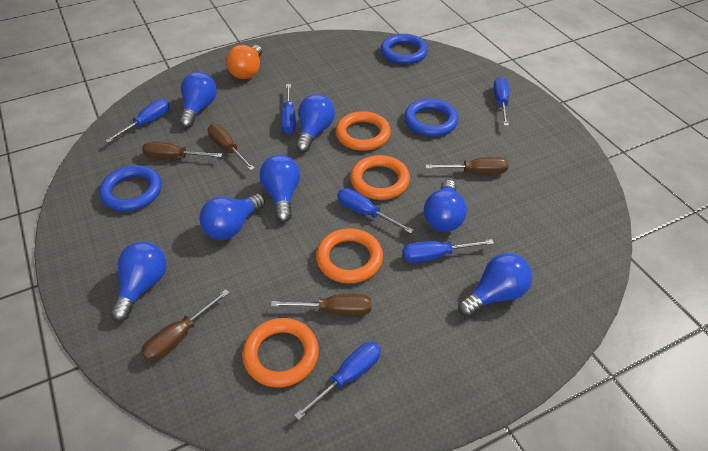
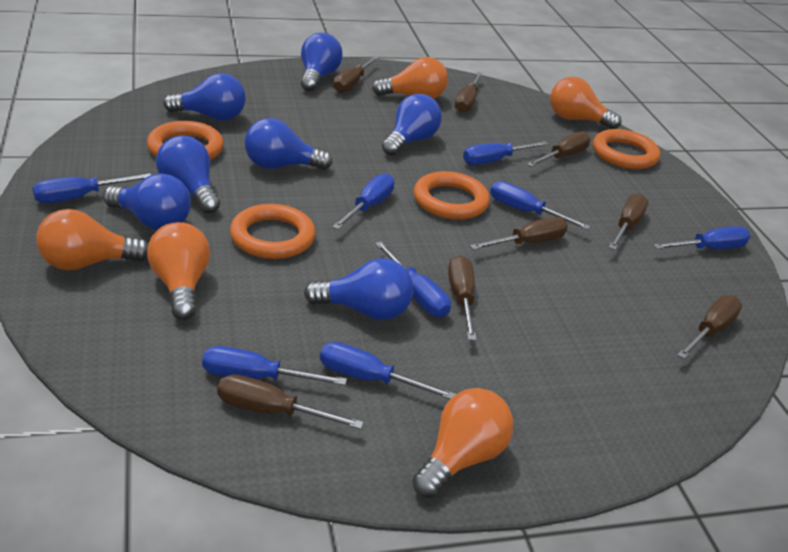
blue ring: 3 -> 0
blue screwdriver: 6 -> 8
brown screwdriver: 5 -> 8
orange light bulb: 1 -> 5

########################################

Exercise: Number of lines containing "screwdriver" in the material above: give that number alone.

Answer for this exercise: 2